**What you are asked to do**
With the line containing "C9: 1.5nF (CMP, VDD) -> none" as the start and the line containing "TP2: test point (VDD) -> none" as the end, transcribe that span of the entries below exactly, including both.

Supplied material START

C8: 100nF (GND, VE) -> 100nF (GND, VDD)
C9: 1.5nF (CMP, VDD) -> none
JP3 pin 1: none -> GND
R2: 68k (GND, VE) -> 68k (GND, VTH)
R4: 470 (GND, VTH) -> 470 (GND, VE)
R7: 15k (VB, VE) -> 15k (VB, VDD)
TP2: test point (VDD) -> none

Supplied material END
Supplied material START

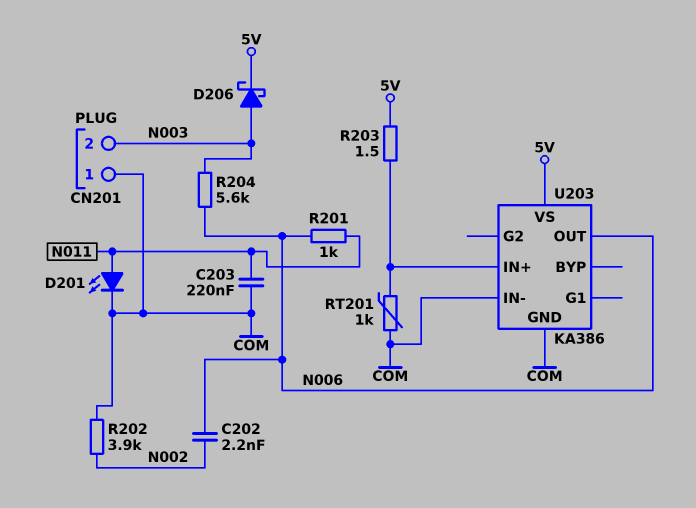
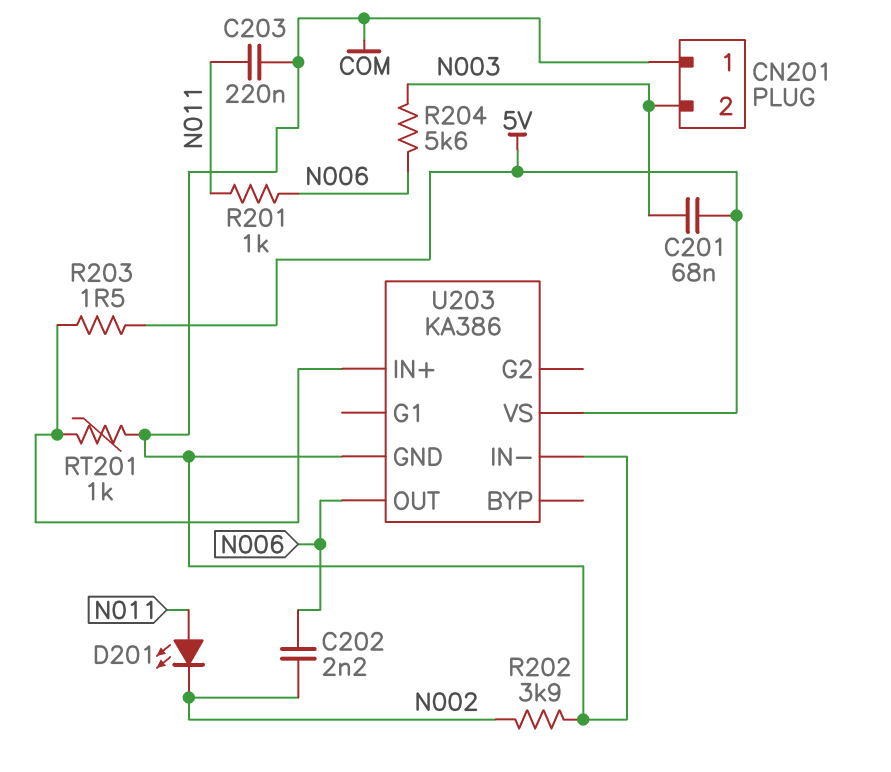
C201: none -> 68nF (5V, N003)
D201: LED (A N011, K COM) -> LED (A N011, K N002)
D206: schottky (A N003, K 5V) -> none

Supplied material END
Supplied material START

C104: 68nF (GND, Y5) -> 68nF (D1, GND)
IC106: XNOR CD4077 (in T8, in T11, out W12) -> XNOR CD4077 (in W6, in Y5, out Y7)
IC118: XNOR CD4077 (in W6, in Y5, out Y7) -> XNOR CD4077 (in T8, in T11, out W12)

Supplied material END

**Answer to this problem**
C9: 1.5nF (CMP, VDD) -> none
JP3 pin 1: none -> GND
R2: 68k (GND, VE) -> 68k (GND, VTH)
R4: 470 (GND, VTH) -> 470 (GND, VE)
R7: 15k (VB, VE) -> 15k (VB, VDD)
TP2: test point (VDD) -> none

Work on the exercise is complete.